SOURCE INFORMATION:
= Beginning of Section =
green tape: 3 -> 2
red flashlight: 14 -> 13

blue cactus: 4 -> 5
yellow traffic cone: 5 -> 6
= End of Section =
= Beginning of Section =
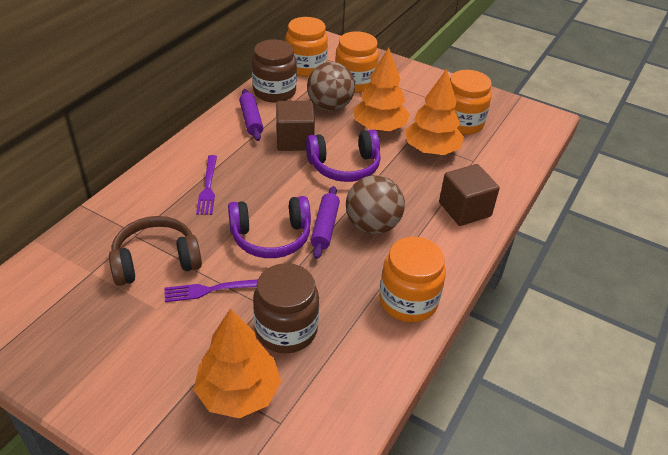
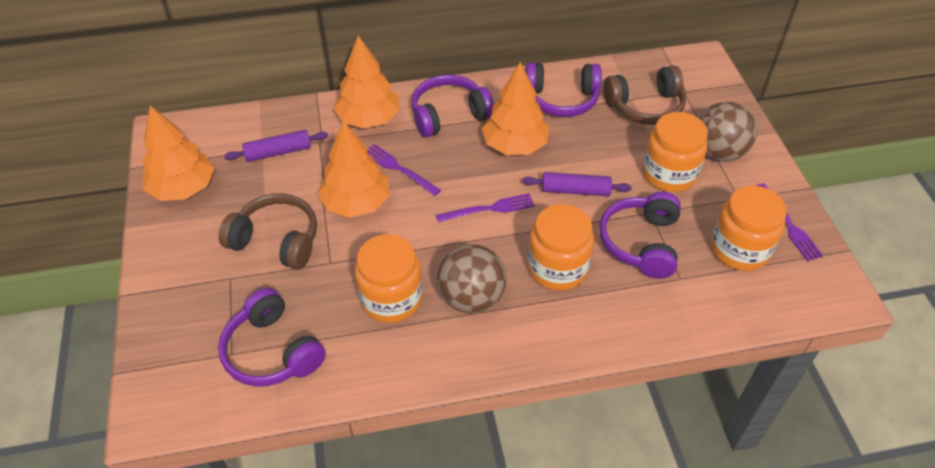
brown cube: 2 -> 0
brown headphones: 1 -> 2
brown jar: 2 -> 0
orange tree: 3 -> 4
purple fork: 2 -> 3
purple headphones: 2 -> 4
= End of Section =
TRY IT:
Return, from the material above, each line holding the string "headphones".

ANSWER:
brown headphones: 1 -> 2
purple headphones: 2 -> 4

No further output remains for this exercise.